Give every line of the data again, unchanged, but with no pictures.

Stored items from a collection
########

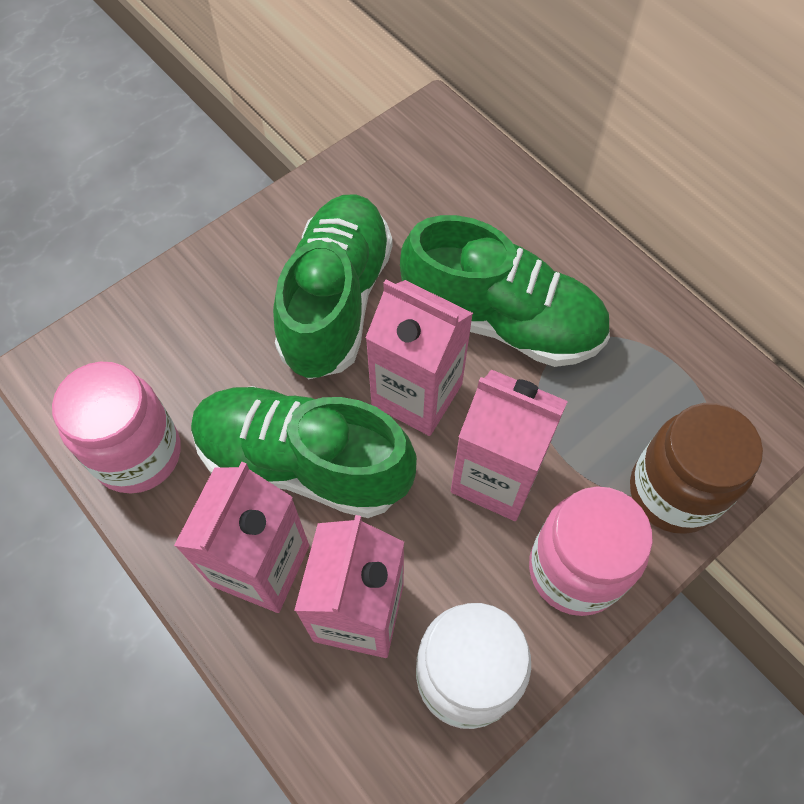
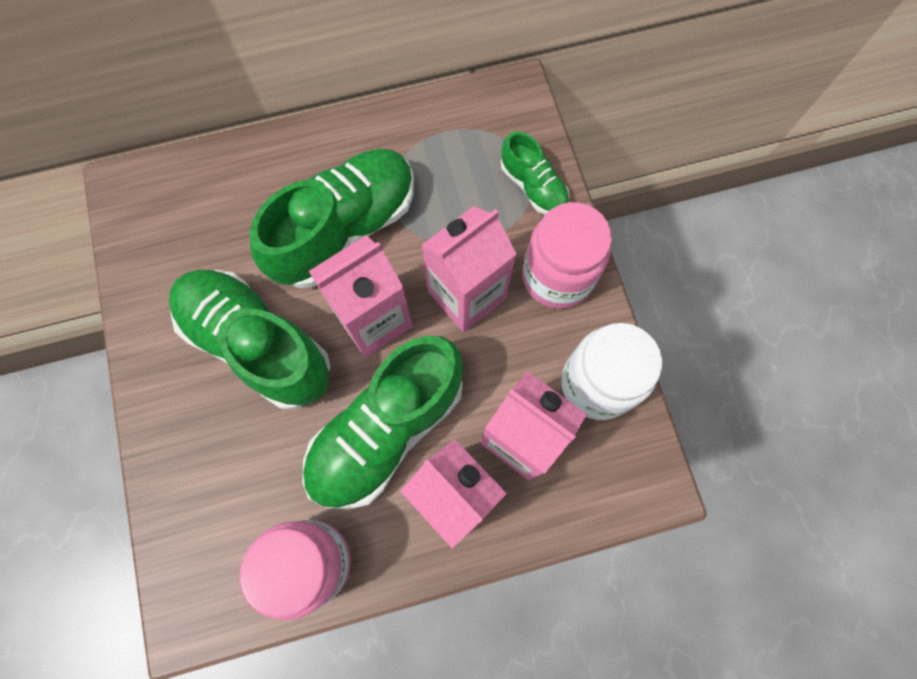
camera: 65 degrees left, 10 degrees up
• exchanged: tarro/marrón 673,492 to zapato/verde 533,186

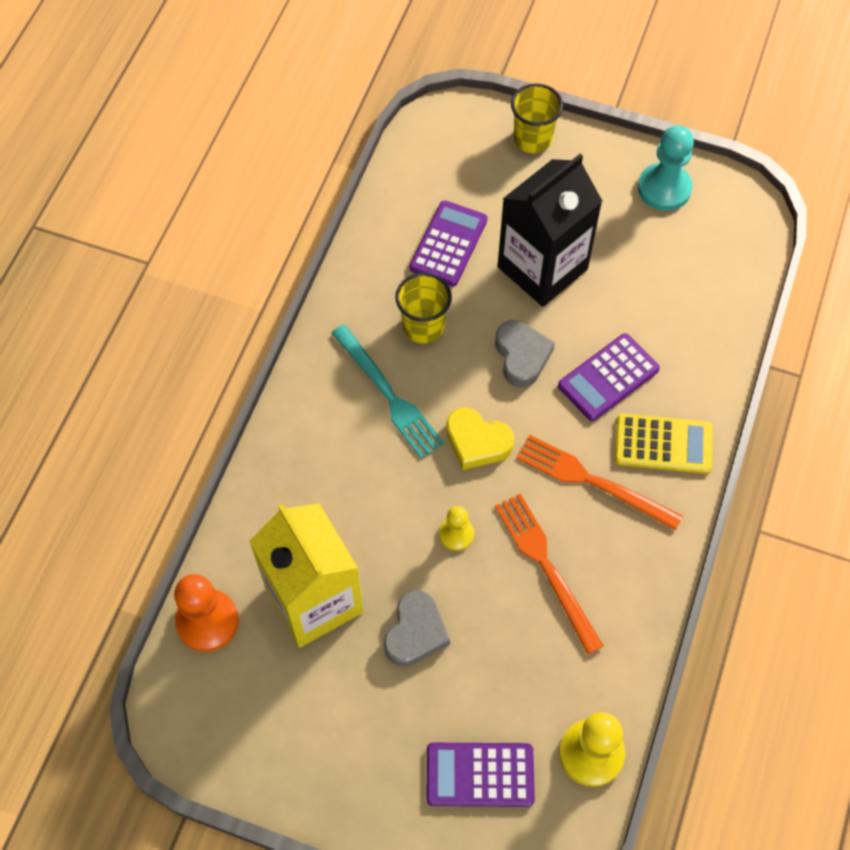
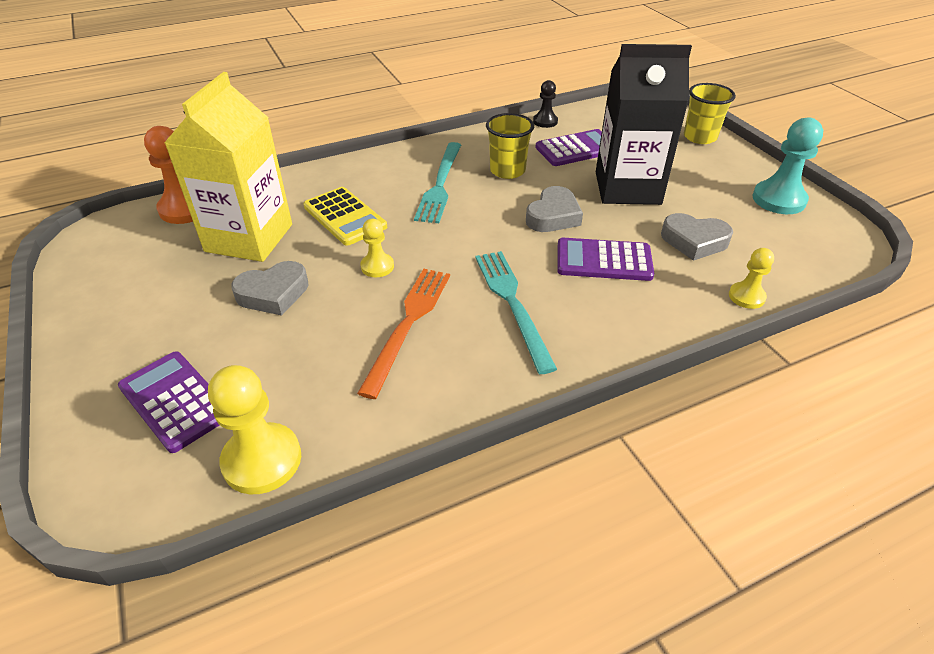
camera: 45 degrees right, 20 degrees down
• missing: corazón/amarillo 477,442
• relocated: calculadora/amarillo 663,444 to 344,217
• colour: tenedor/naranja 592,481 to tenedor/turquesa 512,303
• appeared: peón/negro 545,121
• appeared: corazón/gris 694,241
• appeared: peón/amarillo 746,296

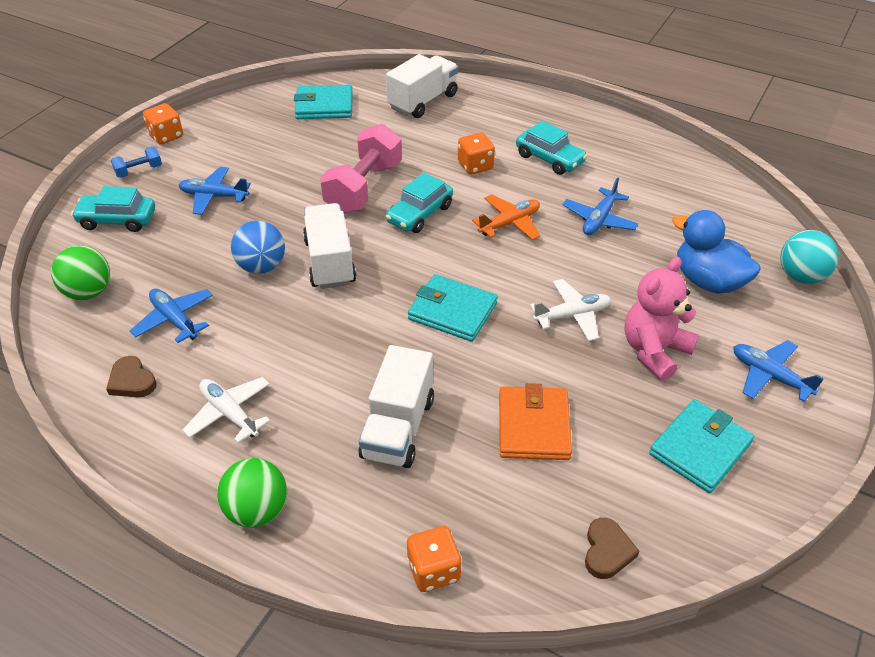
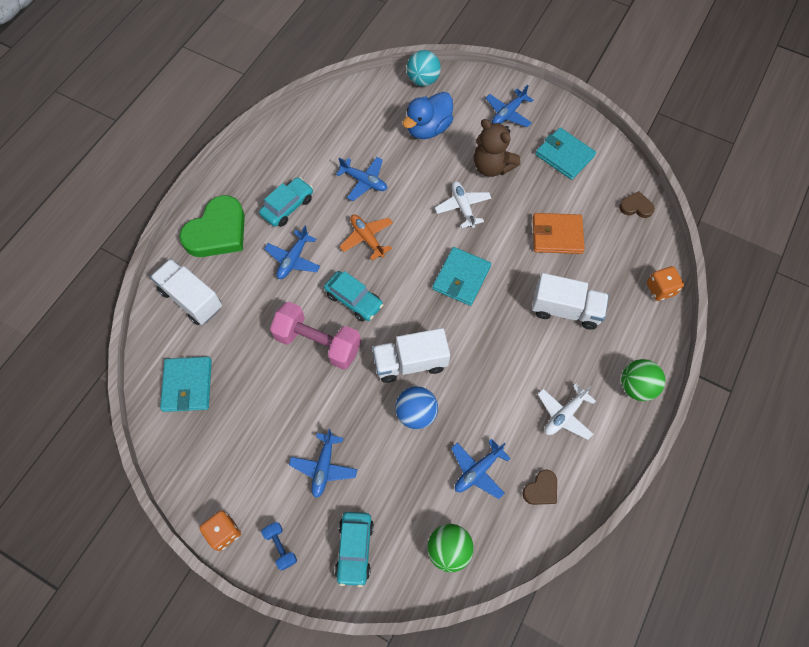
camera: 90 degrees left, 20 degrees up
• exchanged: dado/naranja 475,166 to avión/azul 293,259
• colour: osito/rosa 654,351 to osito/marrón 492,166
• appeared: corazón/verde 217,232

########

→ **Reply to the exercise**:
camera: 65 degrees left, 10 degrees up
• exchanged: tarro/marrón 673,492 to zapato/verde 533,186

camera: 45 degrees right, 20 degrees down
• missing: corazón/amarillo 477,442
• relocated: calculadora/amarillo 663,444 to 344,217
• colour: tenedor/naranja 592,481 to tenedor/turquesa 512,303
• appeared: peón/negro 545,121
• appeared: corazón/gris 694,241
• appeared: peón/amarillo 746,296

camera: 90 degrees left, 20 degrees up
• exchanged: dado/naranja 475,166 to avión/azul 293,259
• colour: osito/rosa 654,351 to osito/marrón 492,166
• appeared: corazón/verde 217,232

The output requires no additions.